→ Work to do
Show every line in the rows below that contains the word "Does", copying each line in full.

[Begin]

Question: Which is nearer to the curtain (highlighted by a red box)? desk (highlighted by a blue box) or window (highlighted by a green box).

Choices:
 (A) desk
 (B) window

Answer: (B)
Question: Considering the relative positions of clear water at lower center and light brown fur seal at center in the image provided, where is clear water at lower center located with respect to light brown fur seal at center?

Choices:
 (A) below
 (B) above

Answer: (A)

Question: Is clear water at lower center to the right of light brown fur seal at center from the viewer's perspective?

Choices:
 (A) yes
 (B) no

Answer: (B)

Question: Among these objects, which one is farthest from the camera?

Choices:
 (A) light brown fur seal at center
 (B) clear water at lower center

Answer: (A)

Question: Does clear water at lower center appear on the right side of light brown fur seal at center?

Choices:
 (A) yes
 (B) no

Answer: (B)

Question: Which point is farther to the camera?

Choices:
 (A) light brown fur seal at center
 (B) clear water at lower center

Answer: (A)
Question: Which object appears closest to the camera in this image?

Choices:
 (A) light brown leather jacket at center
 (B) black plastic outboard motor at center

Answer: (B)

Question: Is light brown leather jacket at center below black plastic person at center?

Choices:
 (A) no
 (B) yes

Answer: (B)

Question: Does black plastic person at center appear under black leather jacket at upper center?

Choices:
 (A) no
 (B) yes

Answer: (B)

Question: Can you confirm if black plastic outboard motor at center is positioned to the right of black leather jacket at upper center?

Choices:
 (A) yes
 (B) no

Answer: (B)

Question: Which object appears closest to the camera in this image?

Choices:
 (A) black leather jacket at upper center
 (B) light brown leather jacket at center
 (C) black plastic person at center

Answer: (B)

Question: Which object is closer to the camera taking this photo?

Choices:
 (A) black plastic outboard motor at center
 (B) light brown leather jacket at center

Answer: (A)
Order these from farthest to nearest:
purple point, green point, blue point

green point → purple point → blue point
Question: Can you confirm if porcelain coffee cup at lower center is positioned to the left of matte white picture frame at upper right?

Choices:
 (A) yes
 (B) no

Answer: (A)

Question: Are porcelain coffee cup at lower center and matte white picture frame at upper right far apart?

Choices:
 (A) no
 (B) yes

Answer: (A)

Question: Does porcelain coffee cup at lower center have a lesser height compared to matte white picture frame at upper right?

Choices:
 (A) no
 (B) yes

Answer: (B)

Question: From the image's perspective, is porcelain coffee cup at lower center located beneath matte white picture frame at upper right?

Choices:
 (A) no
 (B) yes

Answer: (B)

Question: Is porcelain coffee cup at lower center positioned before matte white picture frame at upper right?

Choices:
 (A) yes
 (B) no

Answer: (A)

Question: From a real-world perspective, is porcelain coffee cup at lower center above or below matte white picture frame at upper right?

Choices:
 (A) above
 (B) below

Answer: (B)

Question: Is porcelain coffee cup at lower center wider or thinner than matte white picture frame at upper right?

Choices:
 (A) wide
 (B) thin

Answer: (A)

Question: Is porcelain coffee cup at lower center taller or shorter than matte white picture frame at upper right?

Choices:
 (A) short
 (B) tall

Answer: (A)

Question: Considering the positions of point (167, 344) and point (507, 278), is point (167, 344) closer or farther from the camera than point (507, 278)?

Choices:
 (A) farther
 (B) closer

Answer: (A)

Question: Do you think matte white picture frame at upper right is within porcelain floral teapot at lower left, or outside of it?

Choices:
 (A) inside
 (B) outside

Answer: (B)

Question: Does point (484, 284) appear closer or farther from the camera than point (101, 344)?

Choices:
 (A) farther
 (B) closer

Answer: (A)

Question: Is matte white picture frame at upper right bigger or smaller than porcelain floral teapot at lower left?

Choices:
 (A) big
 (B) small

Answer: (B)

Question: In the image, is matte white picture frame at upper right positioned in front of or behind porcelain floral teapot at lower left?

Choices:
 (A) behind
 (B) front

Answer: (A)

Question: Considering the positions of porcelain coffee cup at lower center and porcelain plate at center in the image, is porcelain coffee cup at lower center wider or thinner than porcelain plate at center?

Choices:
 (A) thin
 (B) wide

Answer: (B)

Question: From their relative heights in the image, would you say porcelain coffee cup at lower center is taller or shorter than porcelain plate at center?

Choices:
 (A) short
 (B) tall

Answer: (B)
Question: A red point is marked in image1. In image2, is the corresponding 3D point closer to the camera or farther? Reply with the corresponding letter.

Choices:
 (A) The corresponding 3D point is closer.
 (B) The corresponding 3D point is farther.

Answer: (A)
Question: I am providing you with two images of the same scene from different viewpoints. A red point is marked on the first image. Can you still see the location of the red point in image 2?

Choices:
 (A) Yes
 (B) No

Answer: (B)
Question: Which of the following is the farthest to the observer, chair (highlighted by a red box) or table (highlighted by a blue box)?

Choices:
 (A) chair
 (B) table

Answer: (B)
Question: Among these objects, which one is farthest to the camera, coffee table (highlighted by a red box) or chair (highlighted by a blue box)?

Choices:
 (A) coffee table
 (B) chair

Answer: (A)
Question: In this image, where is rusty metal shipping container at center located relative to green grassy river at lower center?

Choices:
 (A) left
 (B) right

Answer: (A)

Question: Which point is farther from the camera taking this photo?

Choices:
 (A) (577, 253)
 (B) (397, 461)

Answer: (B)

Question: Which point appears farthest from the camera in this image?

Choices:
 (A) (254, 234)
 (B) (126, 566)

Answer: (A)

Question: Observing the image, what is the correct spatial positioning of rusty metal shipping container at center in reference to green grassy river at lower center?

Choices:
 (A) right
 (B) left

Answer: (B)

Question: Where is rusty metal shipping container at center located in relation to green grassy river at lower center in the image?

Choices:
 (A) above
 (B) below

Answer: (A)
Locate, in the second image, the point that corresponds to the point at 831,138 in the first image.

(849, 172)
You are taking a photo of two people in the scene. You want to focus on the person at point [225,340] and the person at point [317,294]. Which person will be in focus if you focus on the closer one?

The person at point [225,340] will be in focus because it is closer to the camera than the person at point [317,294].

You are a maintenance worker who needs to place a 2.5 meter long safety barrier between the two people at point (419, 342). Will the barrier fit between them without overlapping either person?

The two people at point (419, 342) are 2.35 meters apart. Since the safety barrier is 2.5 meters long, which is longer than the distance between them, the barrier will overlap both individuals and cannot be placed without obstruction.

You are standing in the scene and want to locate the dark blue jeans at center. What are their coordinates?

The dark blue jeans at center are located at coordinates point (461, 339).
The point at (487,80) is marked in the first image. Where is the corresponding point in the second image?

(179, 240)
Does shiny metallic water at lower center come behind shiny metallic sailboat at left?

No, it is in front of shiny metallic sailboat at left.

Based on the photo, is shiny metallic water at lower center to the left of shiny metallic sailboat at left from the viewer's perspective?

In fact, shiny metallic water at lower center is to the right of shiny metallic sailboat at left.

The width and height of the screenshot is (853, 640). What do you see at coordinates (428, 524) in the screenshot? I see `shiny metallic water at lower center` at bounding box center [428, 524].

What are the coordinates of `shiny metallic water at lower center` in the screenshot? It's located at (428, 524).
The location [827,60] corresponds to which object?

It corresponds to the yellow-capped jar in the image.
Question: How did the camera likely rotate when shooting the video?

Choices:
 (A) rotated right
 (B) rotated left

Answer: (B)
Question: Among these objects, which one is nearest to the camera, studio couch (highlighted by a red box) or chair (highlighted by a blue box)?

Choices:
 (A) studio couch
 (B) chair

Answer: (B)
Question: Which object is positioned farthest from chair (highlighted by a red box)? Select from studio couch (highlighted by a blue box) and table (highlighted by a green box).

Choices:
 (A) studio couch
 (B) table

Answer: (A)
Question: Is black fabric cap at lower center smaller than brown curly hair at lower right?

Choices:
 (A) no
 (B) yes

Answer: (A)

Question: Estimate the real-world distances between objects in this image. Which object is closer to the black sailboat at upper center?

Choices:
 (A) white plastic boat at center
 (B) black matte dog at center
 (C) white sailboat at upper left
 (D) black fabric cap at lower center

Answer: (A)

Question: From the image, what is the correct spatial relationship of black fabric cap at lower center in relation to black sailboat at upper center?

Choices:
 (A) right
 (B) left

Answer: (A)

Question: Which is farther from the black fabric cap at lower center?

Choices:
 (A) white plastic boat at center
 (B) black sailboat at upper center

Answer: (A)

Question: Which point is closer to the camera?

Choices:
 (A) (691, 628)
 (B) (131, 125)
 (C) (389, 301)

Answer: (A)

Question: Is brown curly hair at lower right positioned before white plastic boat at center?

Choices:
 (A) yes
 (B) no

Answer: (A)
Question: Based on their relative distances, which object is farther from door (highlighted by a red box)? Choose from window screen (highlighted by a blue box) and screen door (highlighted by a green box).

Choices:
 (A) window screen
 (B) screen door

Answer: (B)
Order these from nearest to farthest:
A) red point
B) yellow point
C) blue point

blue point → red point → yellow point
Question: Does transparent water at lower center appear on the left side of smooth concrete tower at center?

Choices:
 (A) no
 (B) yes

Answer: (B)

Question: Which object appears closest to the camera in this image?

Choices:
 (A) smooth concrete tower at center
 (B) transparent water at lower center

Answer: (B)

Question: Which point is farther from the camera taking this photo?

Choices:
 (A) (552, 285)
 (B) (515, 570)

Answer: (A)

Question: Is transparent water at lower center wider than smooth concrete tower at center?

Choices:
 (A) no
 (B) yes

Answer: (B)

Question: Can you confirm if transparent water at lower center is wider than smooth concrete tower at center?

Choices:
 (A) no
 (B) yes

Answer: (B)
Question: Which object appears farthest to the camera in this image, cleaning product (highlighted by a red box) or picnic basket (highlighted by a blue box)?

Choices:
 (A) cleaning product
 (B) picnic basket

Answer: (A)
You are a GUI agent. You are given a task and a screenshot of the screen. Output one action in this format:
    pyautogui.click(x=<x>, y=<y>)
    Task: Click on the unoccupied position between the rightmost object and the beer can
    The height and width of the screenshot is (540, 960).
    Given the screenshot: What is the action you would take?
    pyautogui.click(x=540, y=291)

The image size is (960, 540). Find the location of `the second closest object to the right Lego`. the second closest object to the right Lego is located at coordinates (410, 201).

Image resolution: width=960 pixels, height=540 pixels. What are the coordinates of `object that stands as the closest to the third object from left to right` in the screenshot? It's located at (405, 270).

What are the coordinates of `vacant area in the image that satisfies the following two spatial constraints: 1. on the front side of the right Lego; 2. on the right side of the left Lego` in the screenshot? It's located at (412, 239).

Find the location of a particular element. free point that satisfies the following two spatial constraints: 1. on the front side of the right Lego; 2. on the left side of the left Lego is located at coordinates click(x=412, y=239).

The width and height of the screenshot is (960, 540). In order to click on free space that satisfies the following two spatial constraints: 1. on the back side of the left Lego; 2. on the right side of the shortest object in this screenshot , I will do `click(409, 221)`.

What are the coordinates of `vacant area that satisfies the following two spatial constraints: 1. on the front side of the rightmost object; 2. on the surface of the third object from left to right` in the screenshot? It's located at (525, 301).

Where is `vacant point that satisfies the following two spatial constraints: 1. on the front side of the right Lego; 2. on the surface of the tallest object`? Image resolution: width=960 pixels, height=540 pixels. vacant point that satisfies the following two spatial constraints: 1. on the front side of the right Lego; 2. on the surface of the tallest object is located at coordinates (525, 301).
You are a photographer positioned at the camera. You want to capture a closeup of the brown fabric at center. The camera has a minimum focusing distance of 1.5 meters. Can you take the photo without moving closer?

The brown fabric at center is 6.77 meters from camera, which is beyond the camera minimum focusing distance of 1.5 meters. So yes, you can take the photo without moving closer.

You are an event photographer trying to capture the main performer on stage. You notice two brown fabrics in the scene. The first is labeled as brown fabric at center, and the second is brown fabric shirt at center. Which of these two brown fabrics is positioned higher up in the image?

[End]

→ Expected answer
Question: Does clear water at lower center appear on the right side of light brown fur seal at center?
Question: Does black plastic person at center appear under black leather jacket at upper center?
Question: Does porcelain coffee cup at lower center have a lesser height compared to matte white picture frame at upper right?
Question: Does point (484, 284) appear closer or farther from the camera than point (101, 344)?
Does shiny metallic water at lower center come behind shiny metallic sailboat at left?
Question: Does transparent water at lower center appear on the left side of smooth concrete tower at center?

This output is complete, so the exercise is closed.